>> Start DATA EXCERPTS

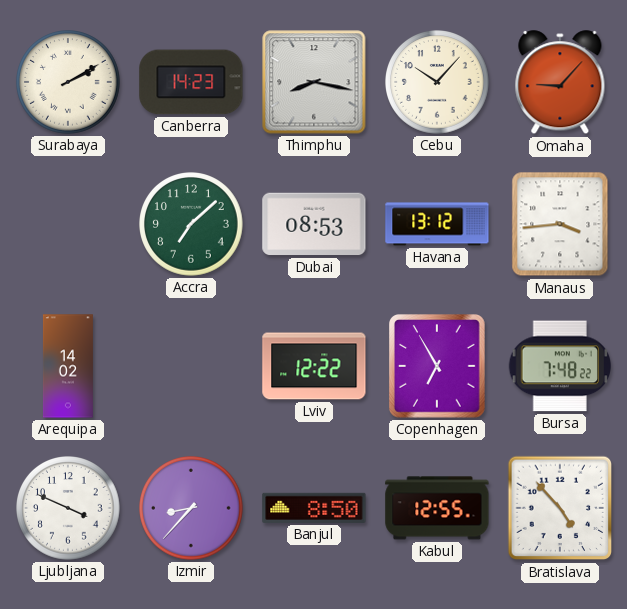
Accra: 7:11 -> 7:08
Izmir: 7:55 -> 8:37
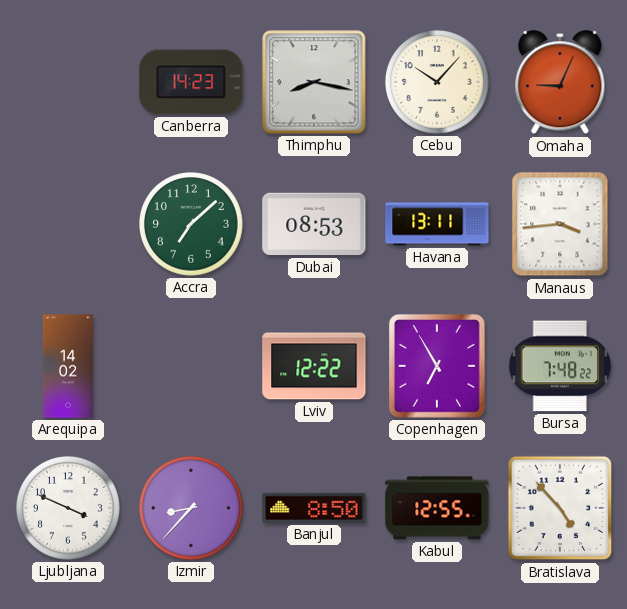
Surabaya: 2:10 -> none
Omaha: 9:07 -> 9:04
Havana: 13:12 -> 13:11
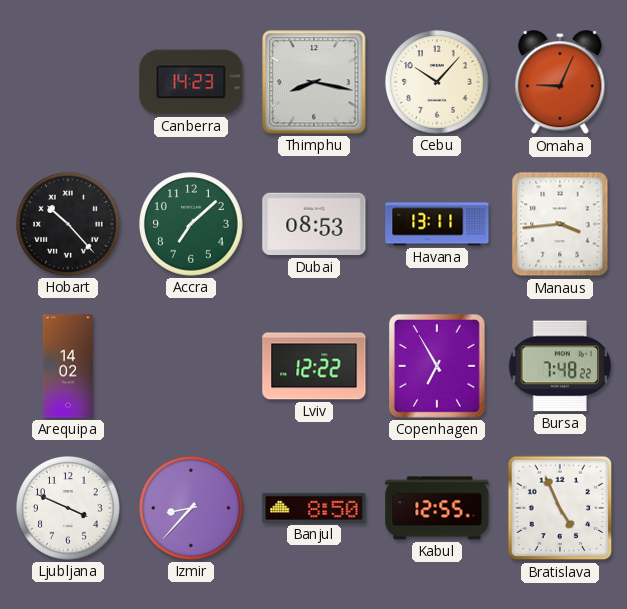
Hobart: none -> 10:23
Bratislava: 4:53 -> 4:56
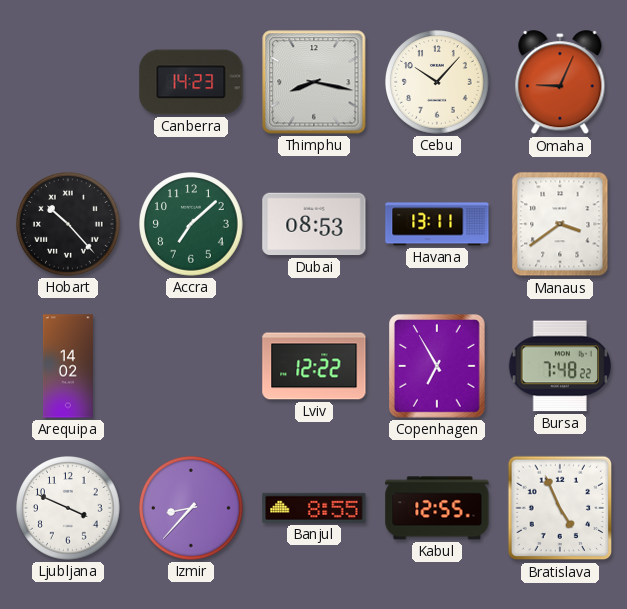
Manaus: 3:44 -> 3:39
Banjul: 8:50 -> 8:55
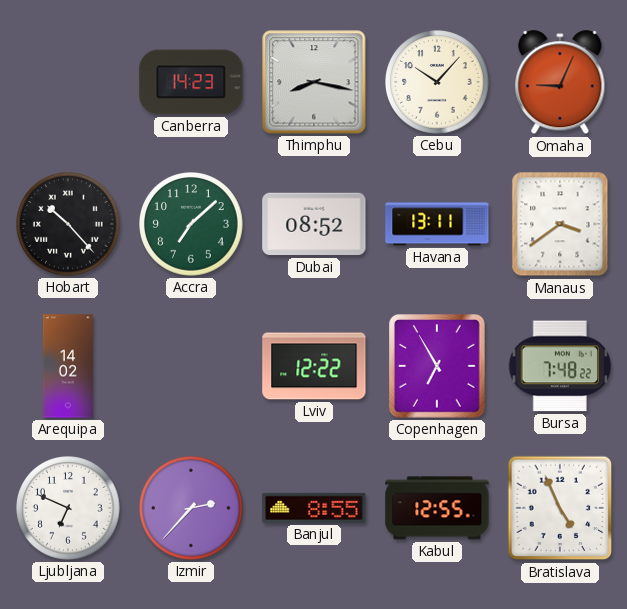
Dubai: 08:53 -> 08:52
Ljubljana: 3:49 -> 6:49
Izmir: 8:37 -> 2:37
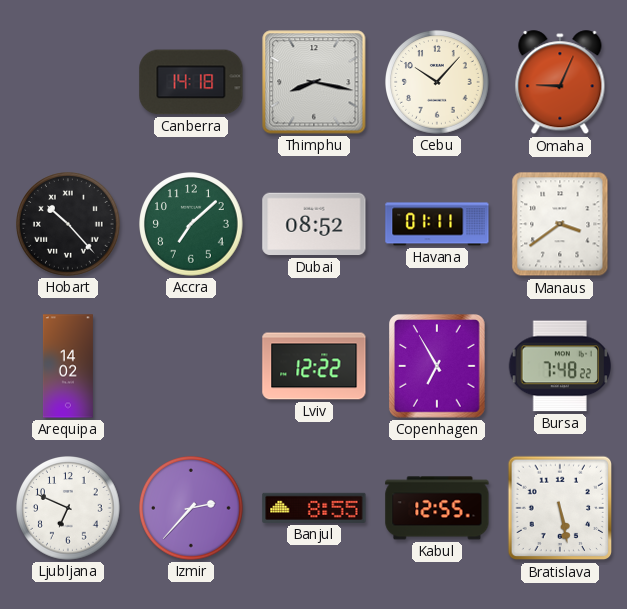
Canberra: 14:23 -> 14:18
Havana: 13:11 -> 01:11
Bratislava: 4:56 -> 5:28
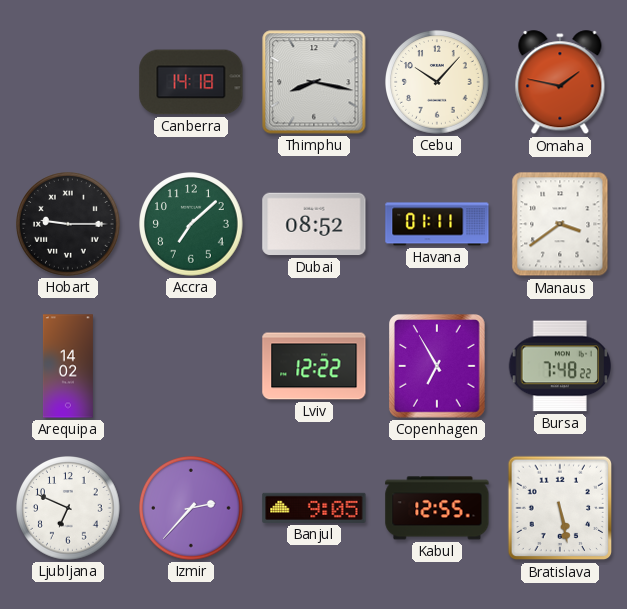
Omaha: 9:04 -> 1:47
Hobart: 10:23 -> 9:15
Banjul: 8:55 -> 9:05
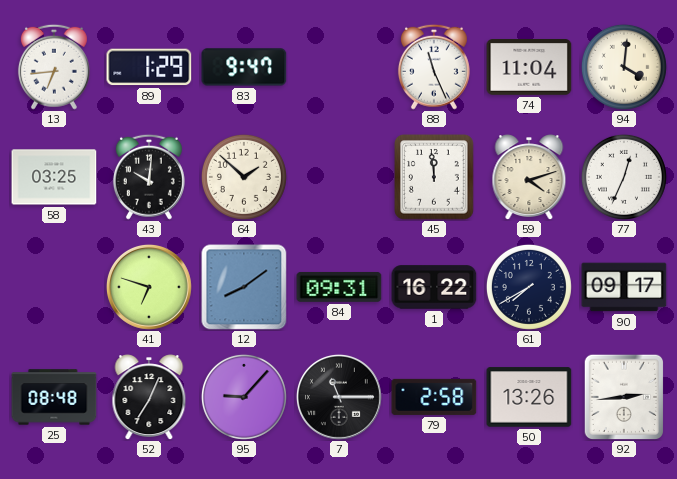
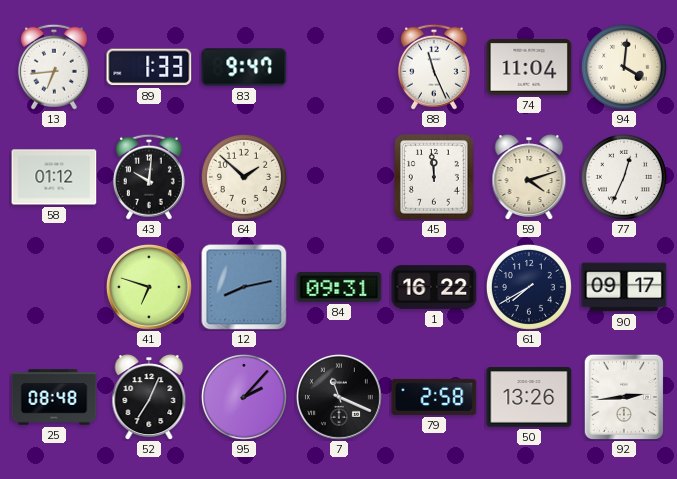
89: 1:29 -> 1:33
58: 03:25 -> 01:12
12: 8:09 -> 8:13
95: 9:07 -> 2:07
7: 11:15 -> 11:19
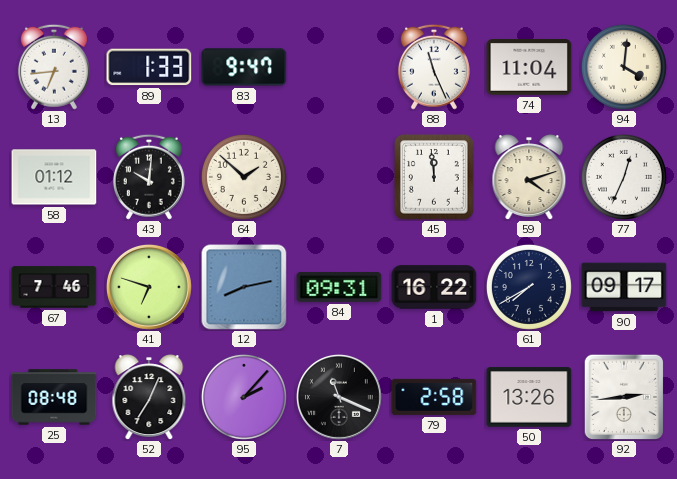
67: none -> 7:46
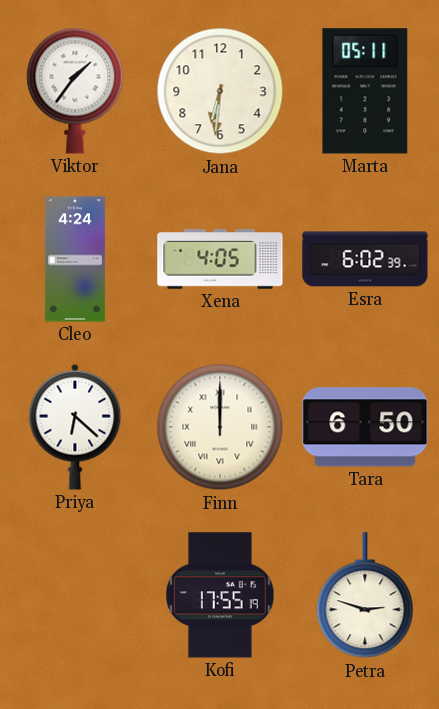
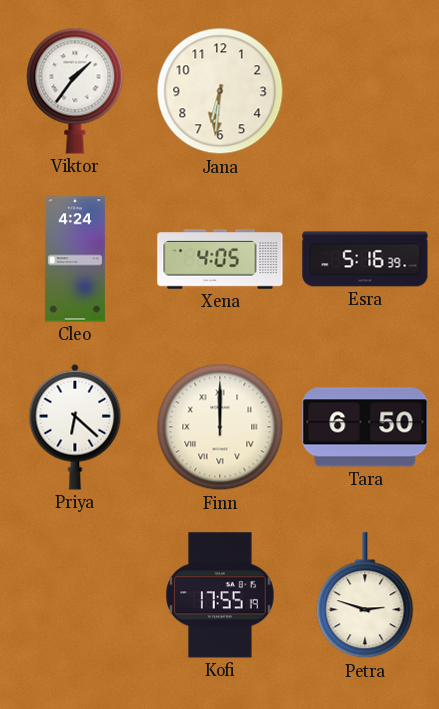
Marta: 05:11 -> none
Esra: 6:02 -> 5:16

>> End DATA EXCERPTS

> EXERCISE DIRECTIONS: Rewrite all of the records above, swapping every "none" for "blank" and keeping everything else unchanged. Omit the picture lines from your answer.

> THE SOLUTION:
Accra: 7:11 -> 7:08
Izmir: 7:55 -> 8:37
Surabaya: 2:10 -> blank
Omaha: 9:07 -> 9:04
Havana: 13:12 -> 13:11
Hobart: blank -> 10:23
Bratislava: 4:53 -> 4:56
Manaus: 3:44 -> 3:39
Banjul: 8:50 -> 8:55
Dubai: 08:53 -> 08:52
Ljubljana: 3:49 -> 6:49
Izmir: 8:37 -> 2:37
Canberra: 14:23 -> 14:18
Havana: 13:11 -> 01:11
Bratislava: 4:56 -> 5:28
Omaha: 9:04 -> 1:47
Hobart: 10:23 -> 9:15
Banjul: 8:55 -> 9:05
89: 1:29 -> 1:33
58: 03:25 -> 01:12
12: 8:09 -> 8:13
95: 9:07 -> 2:07
7: 11:15 -> 11:19
67: blank -> 7:46
Marta: 05:11 -> blank
Esra: 6:02 -> 5:16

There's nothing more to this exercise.